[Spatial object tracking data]
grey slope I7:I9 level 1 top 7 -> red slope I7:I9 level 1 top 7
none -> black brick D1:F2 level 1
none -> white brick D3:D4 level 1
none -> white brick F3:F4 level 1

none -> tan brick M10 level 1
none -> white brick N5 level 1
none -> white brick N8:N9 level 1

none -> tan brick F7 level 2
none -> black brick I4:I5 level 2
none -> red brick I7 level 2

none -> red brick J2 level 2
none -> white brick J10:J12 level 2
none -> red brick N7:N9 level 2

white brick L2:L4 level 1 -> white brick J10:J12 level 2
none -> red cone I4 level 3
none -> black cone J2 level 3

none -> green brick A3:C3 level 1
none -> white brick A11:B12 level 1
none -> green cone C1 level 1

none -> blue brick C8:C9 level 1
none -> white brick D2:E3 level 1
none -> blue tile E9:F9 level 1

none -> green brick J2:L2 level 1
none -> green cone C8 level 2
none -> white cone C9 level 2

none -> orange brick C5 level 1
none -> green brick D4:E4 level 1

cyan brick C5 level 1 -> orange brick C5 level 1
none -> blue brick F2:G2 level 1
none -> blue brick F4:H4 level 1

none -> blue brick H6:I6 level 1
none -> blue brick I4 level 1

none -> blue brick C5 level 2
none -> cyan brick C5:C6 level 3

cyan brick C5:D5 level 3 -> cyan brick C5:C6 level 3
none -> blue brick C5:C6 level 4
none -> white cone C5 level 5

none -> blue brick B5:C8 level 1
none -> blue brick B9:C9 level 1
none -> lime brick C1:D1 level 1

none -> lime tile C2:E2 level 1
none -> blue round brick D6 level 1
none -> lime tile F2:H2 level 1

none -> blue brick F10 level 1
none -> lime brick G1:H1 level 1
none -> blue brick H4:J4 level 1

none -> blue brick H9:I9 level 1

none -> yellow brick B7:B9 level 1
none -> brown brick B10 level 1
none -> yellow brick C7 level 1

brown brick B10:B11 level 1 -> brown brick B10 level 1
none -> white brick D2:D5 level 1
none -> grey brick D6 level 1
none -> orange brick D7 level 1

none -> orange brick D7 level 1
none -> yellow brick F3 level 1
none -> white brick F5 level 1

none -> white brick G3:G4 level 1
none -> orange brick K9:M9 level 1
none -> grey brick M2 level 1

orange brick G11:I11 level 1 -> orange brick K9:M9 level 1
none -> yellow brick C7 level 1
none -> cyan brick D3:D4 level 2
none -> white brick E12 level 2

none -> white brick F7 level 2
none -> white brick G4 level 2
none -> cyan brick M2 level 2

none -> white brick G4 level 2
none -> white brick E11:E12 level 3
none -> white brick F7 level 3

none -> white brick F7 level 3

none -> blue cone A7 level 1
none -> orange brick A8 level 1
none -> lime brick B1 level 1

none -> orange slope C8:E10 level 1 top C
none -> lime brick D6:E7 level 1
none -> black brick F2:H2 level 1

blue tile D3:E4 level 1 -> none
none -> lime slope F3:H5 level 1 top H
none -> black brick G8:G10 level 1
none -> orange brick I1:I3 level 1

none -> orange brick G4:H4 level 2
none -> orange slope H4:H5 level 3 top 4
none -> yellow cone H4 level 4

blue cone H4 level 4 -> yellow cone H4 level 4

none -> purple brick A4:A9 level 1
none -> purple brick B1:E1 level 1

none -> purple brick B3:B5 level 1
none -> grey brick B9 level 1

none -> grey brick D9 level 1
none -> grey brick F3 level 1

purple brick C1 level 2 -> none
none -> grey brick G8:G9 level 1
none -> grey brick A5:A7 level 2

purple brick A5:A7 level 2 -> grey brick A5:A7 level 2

§ Directions for this task:
Track down every line in the entries that includes the string "orange", and copy it.

§ Task result:
none -> orange brick C5 level 1
cyan brick C5 level 1 -> orange brick C5 level 1
none -> orange brick D7 level 1
none -> orange brick D7 level 1
none -> orange brick K9:M9 level 1
orange brick G11:I11 level 1 -> orange brick K9:M9 level 1
none -> orange brick A8 level 1
none -> orange slope C8:E10 level 1 top C
none -> orange brick I1:I3 level 1
none -> orange brick G4:H4 level 2
none -> orange slope H4:H5 level 3 top 4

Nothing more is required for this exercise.